> **EXERCISE DESCRIPTION**
Each line below that holds the word "none" counts toward the answer; reply with the total number only.

━━━━━ PROVIDED DATA

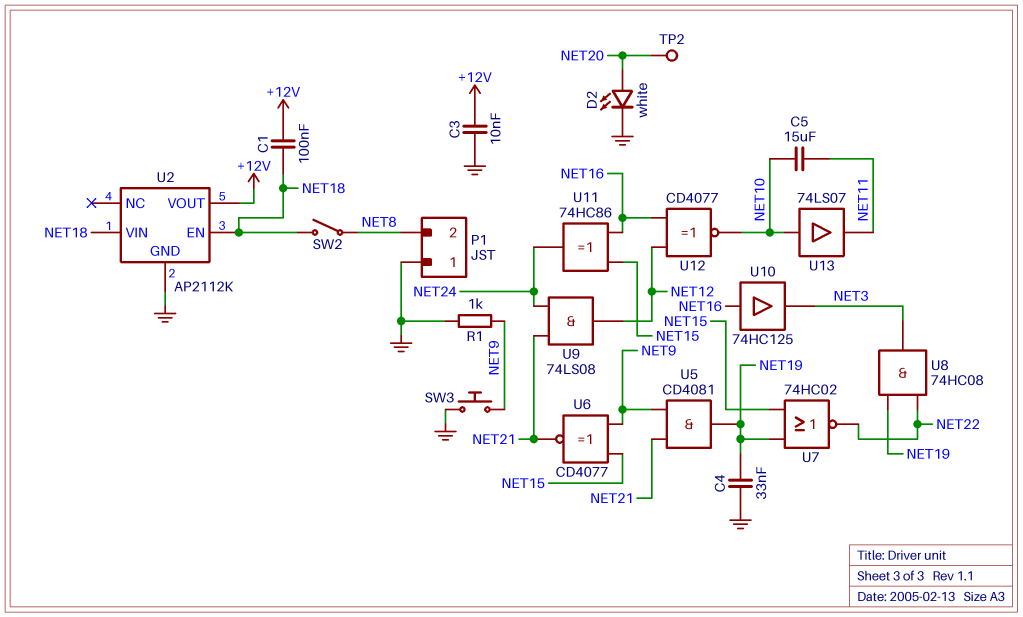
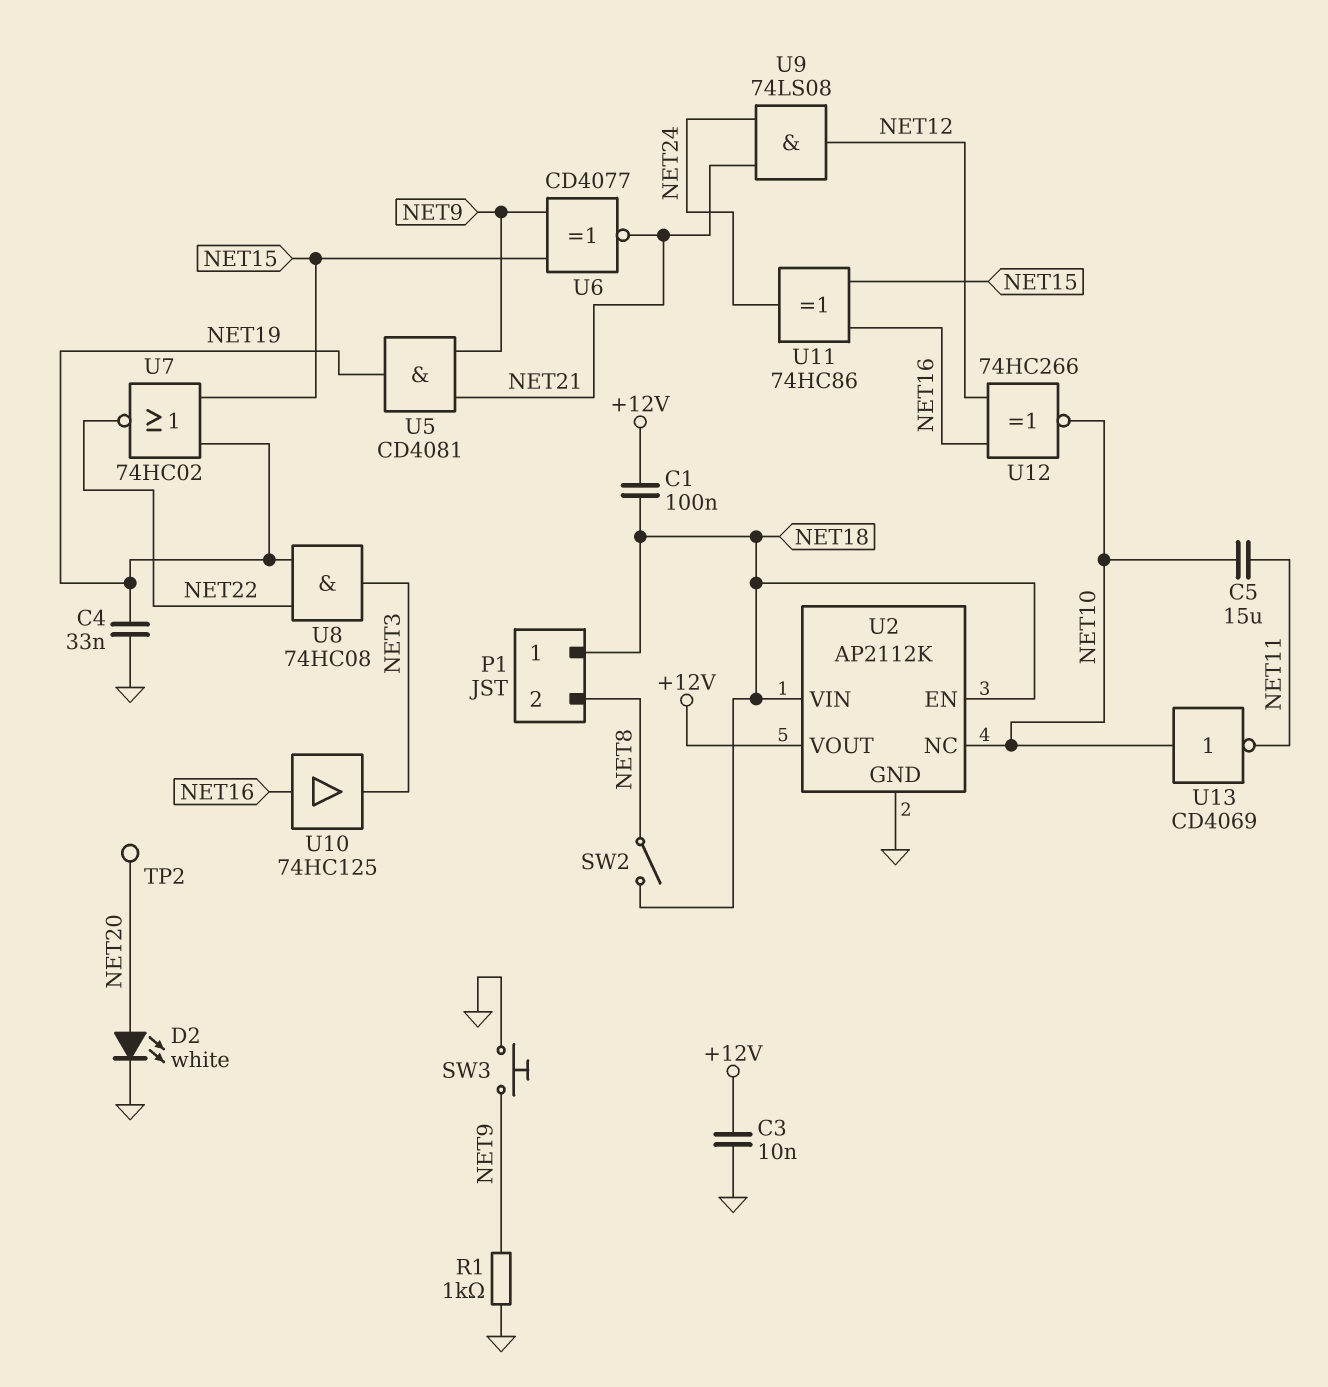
P1 pin 1: GND -> NET18
U2 pin NC: none -> NET10
U12: XNOR CD4077 (in NET12, in NET16, out NET10) -> XNOR 74HC266 (in NET12, in NET16, out NET10)
U13: buffer 74LS07 (in NET10, out NET11) -> NOT CD4069 (in NET10, out NET11)

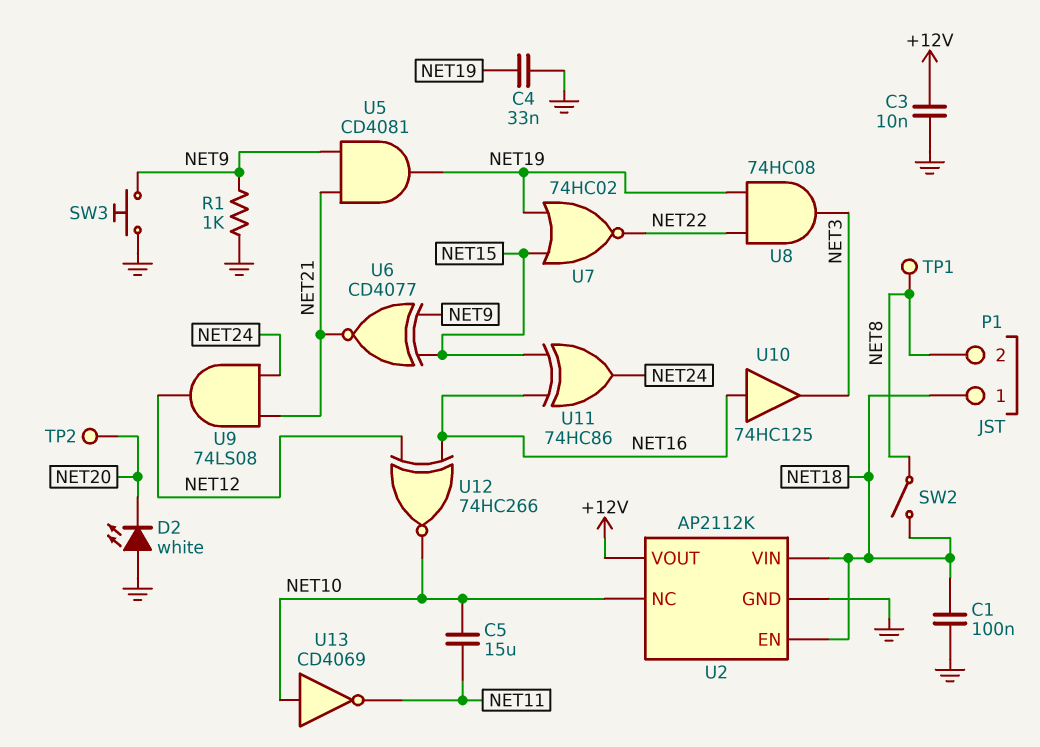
C1: 100nF (+12V, NET18) -> 100nF (GND, NET18)
D2: LED white (A NET20, K GND) -> LED white (A GND, K NET20)
TP1: none -> test point (NET8)

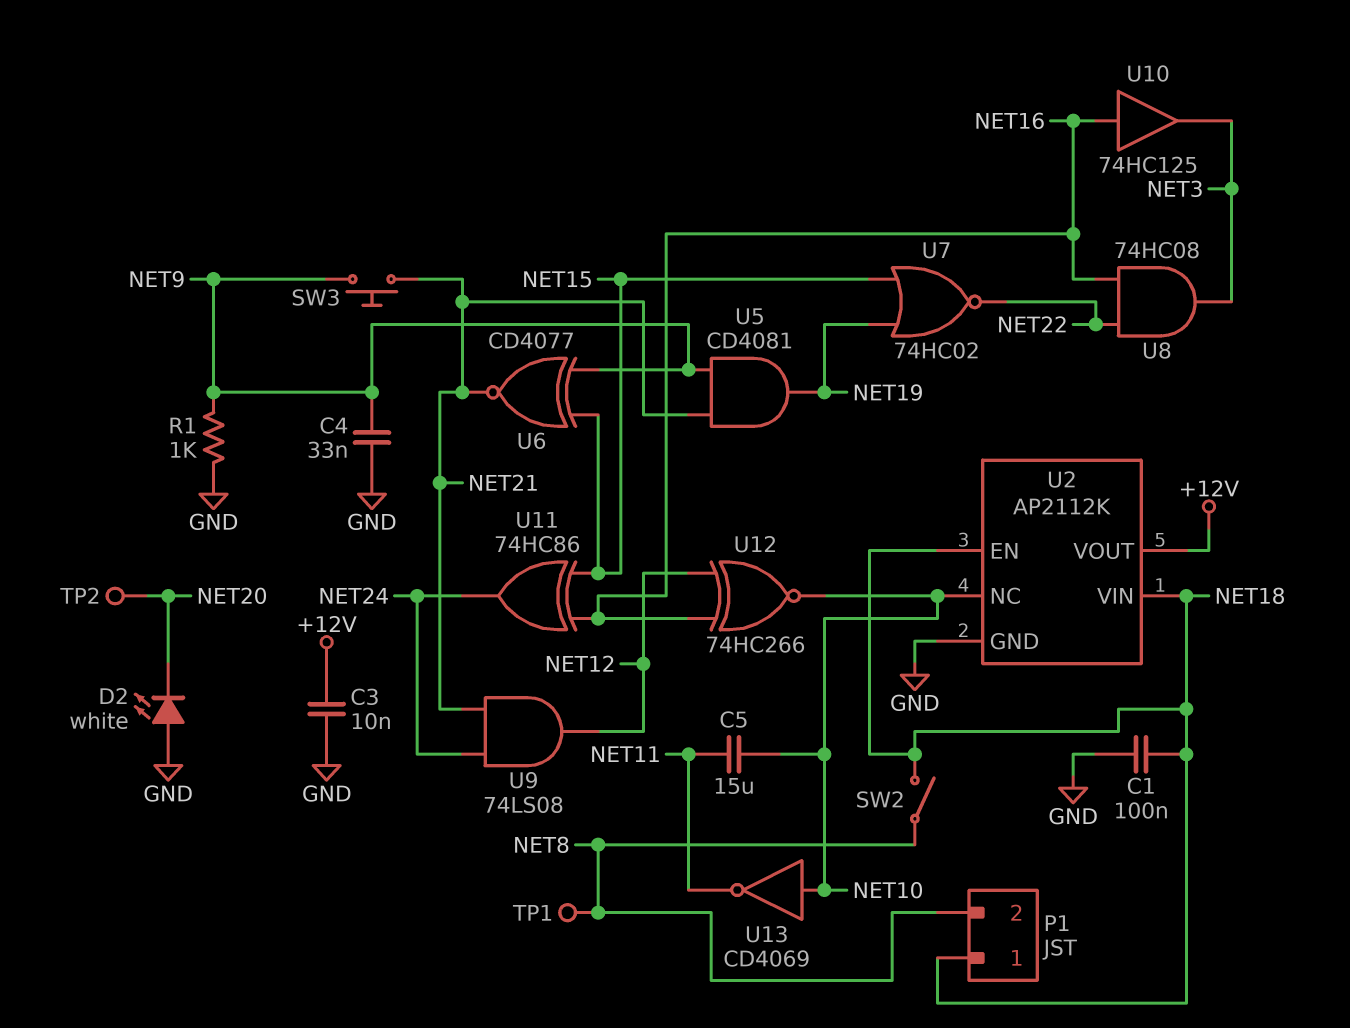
C4: 33nF (GND, NET19) -> 33nF (GND, NET9)
SW3: button (GND, NET9) -> button (NET9, NET21)
U8: AND 74HC08 (in NET19, in NET22, out NET3) -> AND 74HC08 (in NET16, in NET22, out NET3)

━━━━━━━━━━

> **ANSWER TO THIS TASK**
2